● **Exercise directions**
Output, word for word, the lines of this listing that fall between the line with "white brick A1" and the line with "white brick A8:A9", counting both of those lines, and no others.
★ ★ ★
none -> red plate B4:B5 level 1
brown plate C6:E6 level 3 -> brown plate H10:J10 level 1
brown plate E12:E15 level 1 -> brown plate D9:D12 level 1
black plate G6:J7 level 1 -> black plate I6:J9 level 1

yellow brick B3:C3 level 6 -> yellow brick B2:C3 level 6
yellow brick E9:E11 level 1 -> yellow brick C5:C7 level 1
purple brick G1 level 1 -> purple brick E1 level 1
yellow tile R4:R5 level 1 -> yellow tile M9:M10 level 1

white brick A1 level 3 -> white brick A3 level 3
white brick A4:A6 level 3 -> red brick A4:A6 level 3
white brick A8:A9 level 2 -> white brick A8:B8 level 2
★ ★ ★
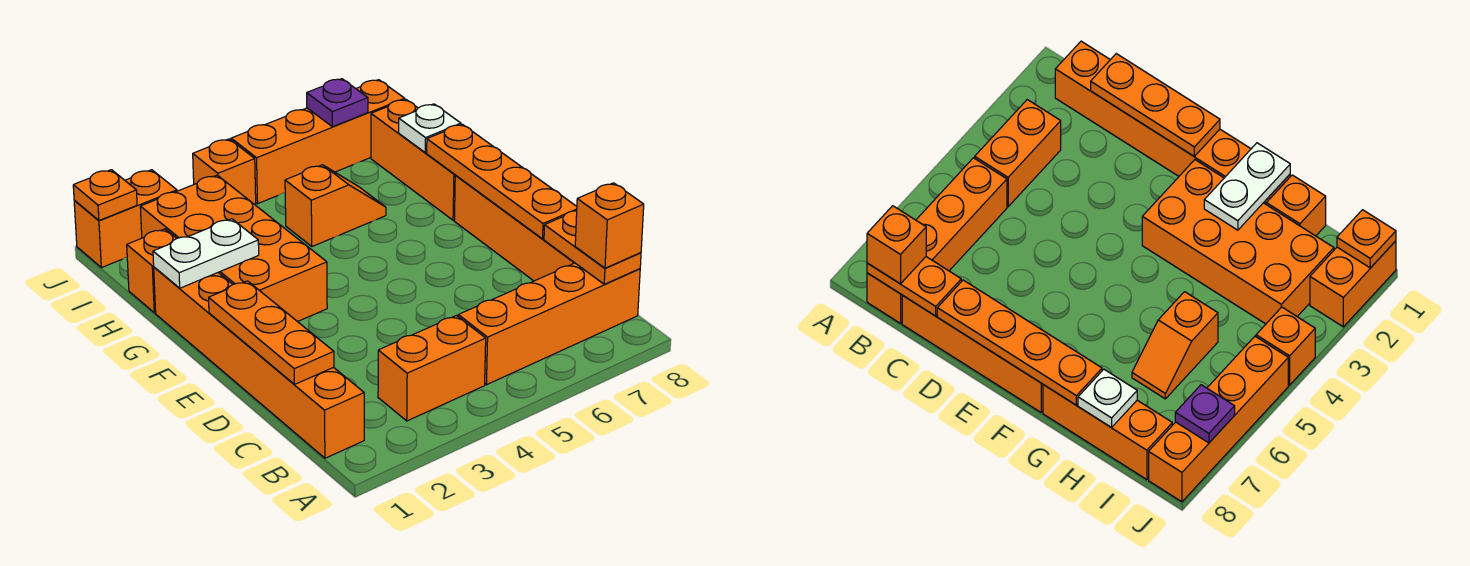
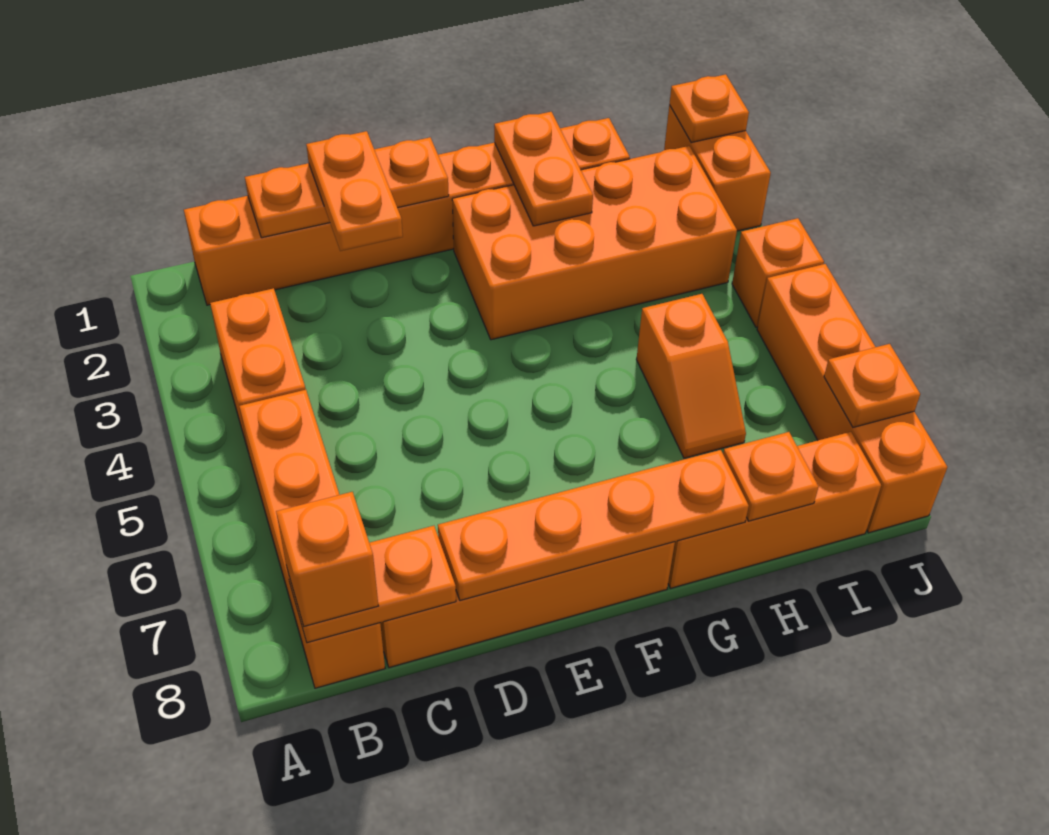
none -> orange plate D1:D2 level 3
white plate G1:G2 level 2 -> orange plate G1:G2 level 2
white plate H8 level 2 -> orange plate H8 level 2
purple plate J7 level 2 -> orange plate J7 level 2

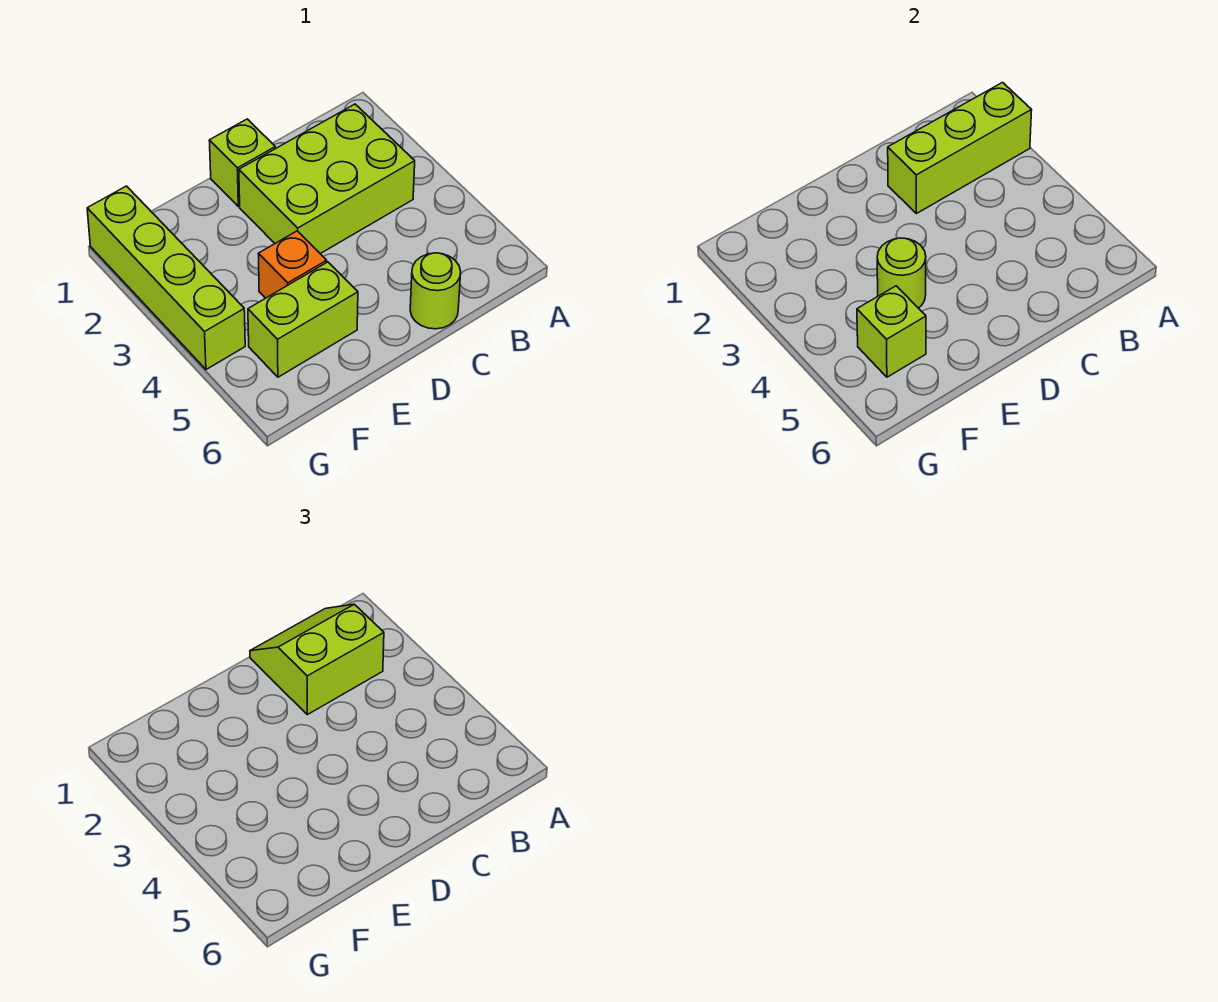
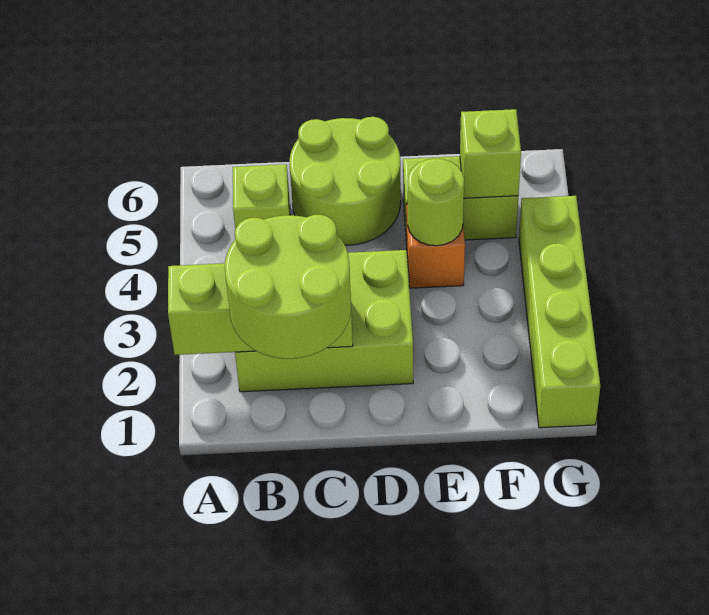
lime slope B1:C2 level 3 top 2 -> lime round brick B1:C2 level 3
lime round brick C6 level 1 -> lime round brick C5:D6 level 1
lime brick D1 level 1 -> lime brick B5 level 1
★ ★ ★
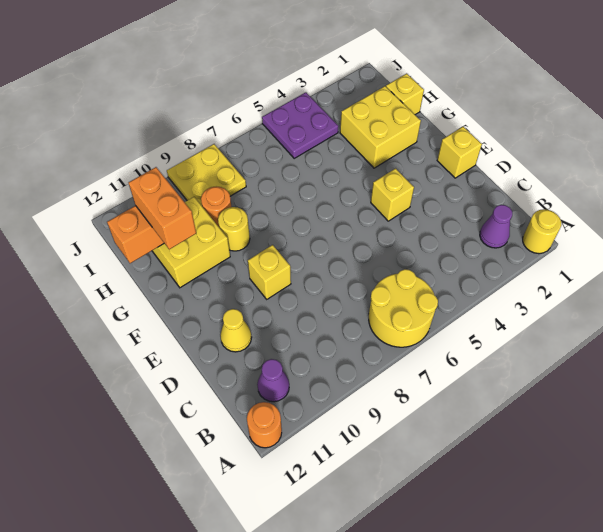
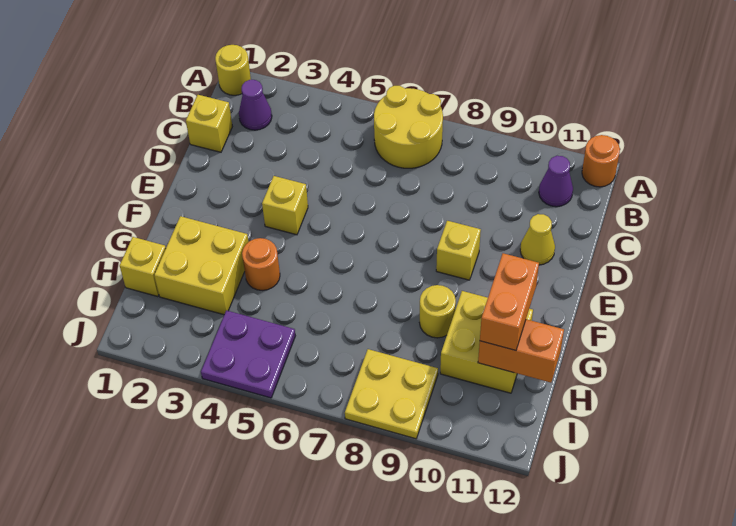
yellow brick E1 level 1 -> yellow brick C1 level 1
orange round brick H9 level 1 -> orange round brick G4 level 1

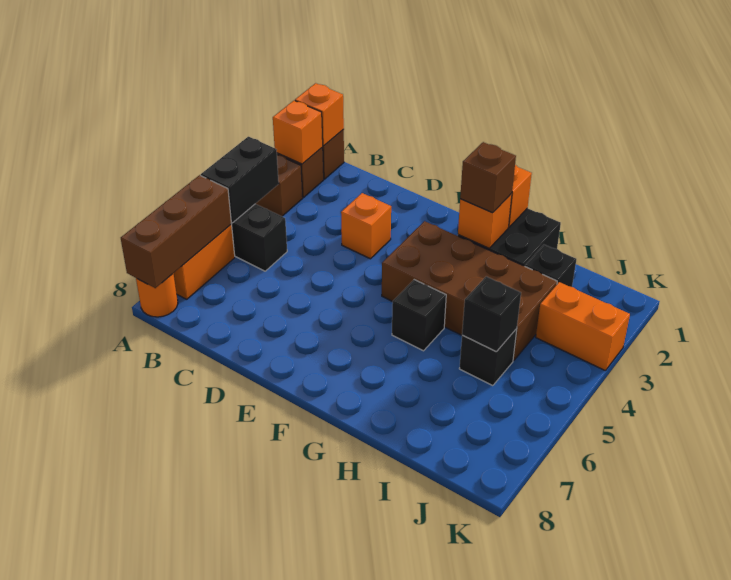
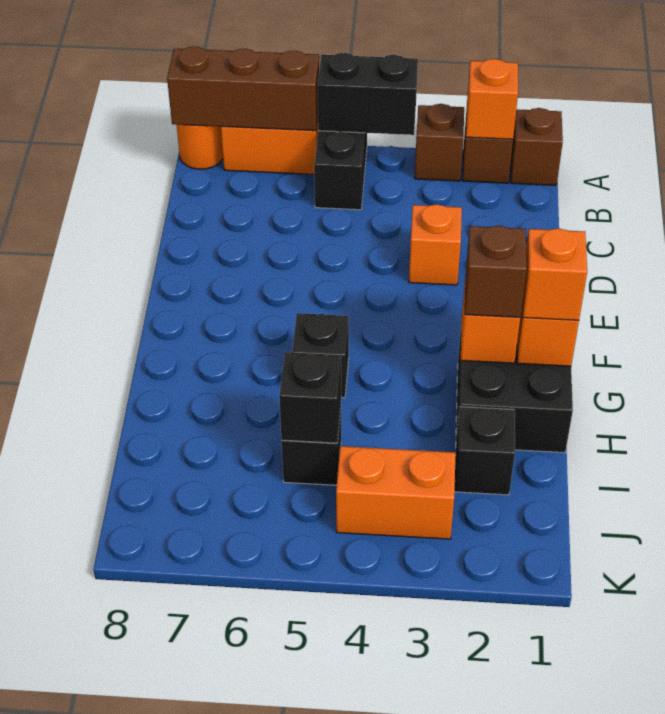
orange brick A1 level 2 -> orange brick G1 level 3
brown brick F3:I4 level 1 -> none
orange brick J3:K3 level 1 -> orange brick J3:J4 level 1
★ ★ ★
● **Response box**
white brick A1 level 3 -> white brick A3 level 3
white brick A4:A6 level 3 -> red brick A4:A6 level 3
white brick A8:A9 level 2 -> white brick A8:B8 level 2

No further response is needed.